_Brief_
Give the data again exactly as written, skipping any pictures.

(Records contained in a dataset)

Segment Open

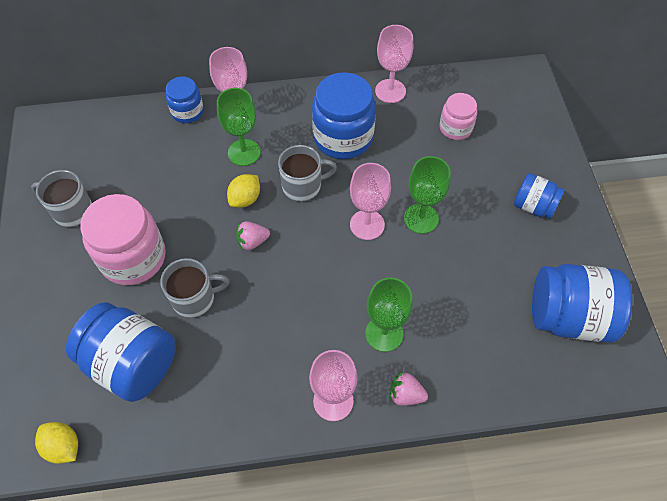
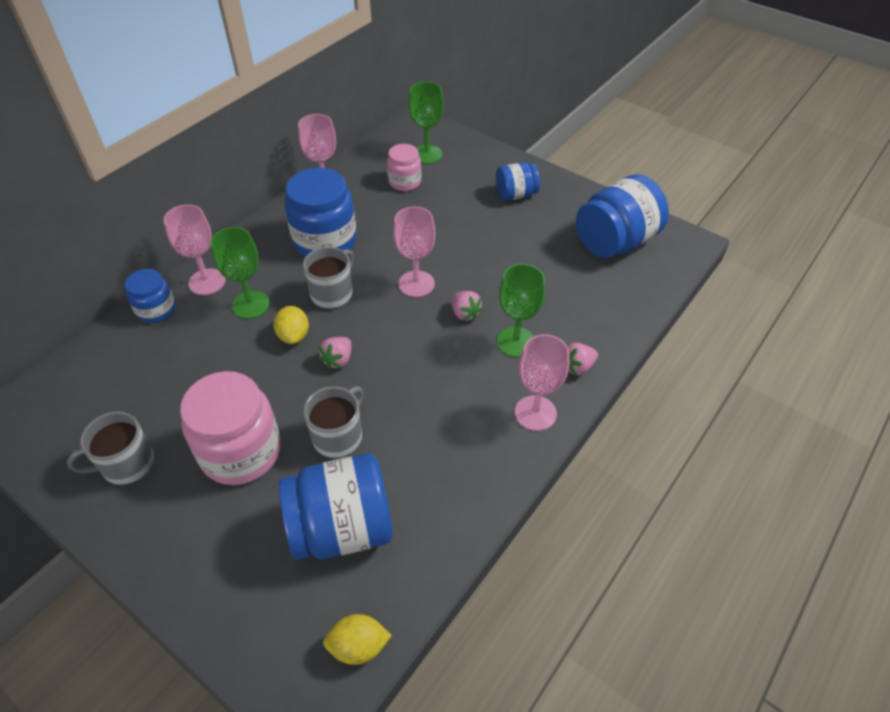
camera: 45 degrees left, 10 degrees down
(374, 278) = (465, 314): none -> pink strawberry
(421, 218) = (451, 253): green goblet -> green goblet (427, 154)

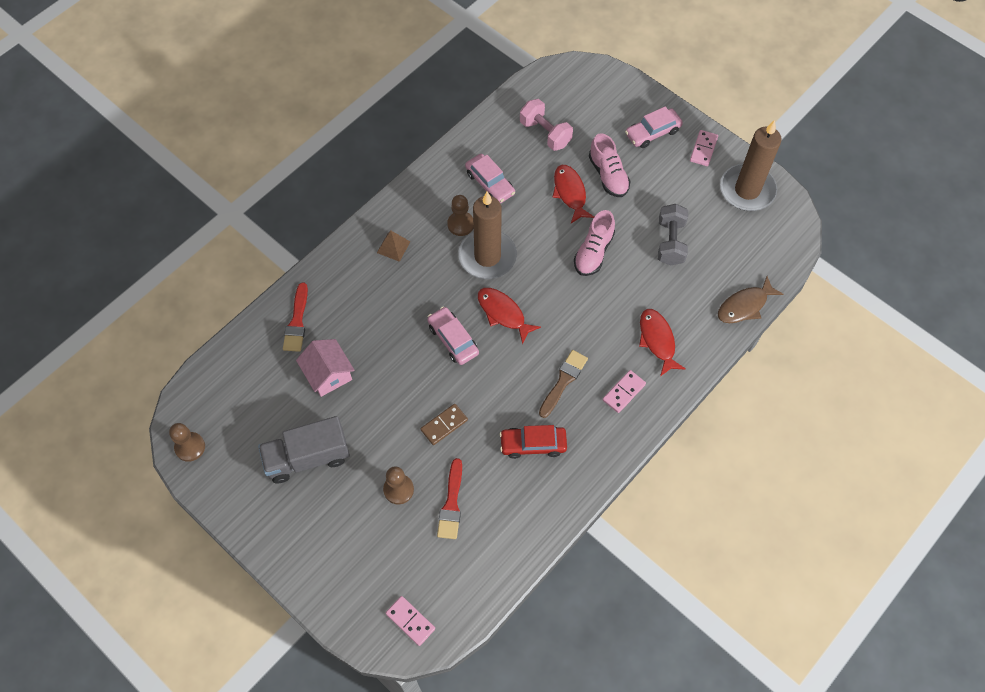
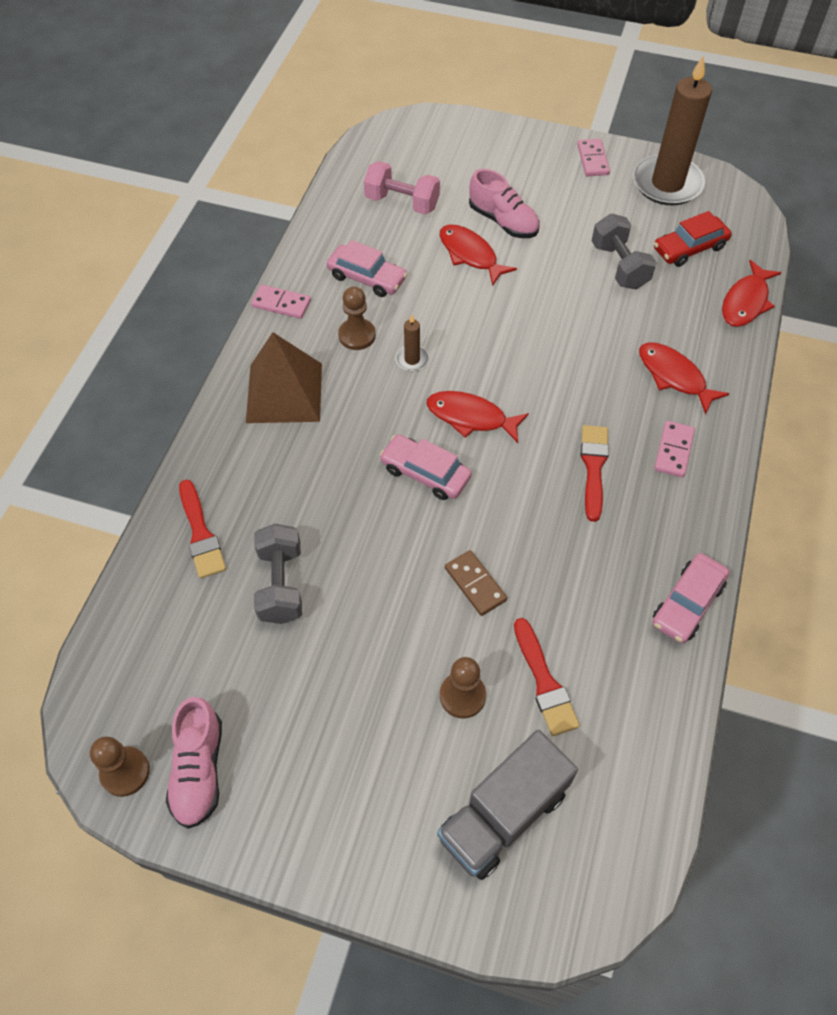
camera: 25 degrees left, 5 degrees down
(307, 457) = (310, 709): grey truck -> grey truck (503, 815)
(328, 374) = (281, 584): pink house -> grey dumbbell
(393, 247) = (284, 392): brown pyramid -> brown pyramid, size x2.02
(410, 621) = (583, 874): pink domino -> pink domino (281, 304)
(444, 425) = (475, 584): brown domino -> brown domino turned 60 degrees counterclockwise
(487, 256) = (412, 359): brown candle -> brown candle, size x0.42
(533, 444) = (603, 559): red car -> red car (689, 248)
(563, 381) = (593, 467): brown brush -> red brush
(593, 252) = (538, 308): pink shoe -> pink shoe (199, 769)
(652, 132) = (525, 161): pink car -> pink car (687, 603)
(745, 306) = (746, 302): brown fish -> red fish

Segment Closed

_Response box_
camera: 45 degrees left, 10 degrees down
(374, 278) = (465, 314): none -> pink strawberry
(421, 218) = (451, 253): green goblet -> green goblet (427, 154)

camera: 25 degrees left, 5 degrees down
(307, 457) = (310, 709): grey truck -> grey truck (503, 815)
(328, 374) = (281, 584): pink house -> grey dumbbell
(393, 247) = (284, 392): brown pyramid -> brown pyramid, size x2.02
(410, 621) = (583, 874): pink domino -> pink domino (281, 304)
(444, 425) = (475, 584): brown domino -> brown domino turned 60 degrees counterclockwise
(487, 256) = (412, 359): brown candle -> brown candle, size x0.42
(533, 444) = (603, 559): red car -> red car (689, 248)
(563, 381) = (593, 467): brown brush -> red brush
(593, 252) = (538, 308): pink shoe -> pink shoe (199, 769)
(652, 132) = (525, 161): pink car -> pink car (687, 603)
(745, 306) = (746, 302): brown fish -> red fish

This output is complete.